> [THE TASK] From the entries that follow, extract each line holding the string "green".

RECORDS SHOWN section start

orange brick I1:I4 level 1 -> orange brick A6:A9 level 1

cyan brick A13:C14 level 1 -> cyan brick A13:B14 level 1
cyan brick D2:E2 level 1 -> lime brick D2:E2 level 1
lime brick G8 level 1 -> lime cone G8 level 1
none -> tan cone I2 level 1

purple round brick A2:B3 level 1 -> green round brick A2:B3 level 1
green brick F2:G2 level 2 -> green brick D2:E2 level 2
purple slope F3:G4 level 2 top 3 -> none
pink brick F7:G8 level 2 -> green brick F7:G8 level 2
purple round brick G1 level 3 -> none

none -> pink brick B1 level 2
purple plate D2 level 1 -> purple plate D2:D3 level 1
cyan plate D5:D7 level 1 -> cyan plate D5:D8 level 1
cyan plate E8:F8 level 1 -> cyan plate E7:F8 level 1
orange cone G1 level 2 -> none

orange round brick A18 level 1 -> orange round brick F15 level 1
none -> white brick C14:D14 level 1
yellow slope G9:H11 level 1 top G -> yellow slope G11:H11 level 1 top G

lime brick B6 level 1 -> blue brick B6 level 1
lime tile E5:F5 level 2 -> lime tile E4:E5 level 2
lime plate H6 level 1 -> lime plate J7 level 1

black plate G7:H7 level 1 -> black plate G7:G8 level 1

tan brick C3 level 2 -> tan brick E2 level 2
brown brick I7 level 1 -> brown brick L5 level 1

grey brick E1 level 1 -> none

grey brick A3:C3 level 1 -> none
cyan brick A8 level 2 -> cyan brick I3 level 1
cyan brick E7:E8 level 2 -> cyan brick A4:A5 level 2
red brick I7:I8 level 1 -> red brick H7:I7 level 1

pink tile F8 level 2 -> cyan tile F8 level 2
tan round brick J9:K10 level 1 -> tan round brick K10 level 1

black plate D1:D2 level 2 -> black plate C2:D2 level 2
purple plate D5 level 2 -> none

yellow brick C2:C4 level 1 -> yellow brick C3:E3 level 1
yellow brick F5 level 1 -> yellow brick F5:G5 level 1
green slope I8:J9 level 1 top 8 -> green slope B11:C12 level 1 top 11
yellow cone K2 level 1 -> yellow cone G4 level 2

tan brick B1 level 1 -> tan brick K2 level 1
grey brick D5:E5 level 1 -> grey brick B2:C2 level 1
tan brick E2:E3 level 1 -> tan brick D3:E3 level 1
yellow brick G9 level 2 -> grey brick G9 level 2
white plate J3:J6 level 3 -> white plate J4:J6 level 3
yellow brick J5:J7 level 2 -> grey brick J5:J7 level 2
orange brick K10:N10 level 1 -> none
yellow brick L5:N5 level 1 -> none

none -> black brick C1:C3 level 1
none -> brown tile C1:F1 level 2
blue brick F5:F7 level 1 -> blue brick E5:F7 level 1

RECORDS SHOWN section end

> [RESPONSE]
purple round brick A2:B3 level 1 -> green round brick A2:B3 level 1
green brick F2:G2 level 2 -> green brick D2:E2 level 2
pink brick F7:G8 level 2 -> green brick F7:G8 level 2
green slope I8:J9 level 1 top 8 -> green slope B11:C12 level 1 top 11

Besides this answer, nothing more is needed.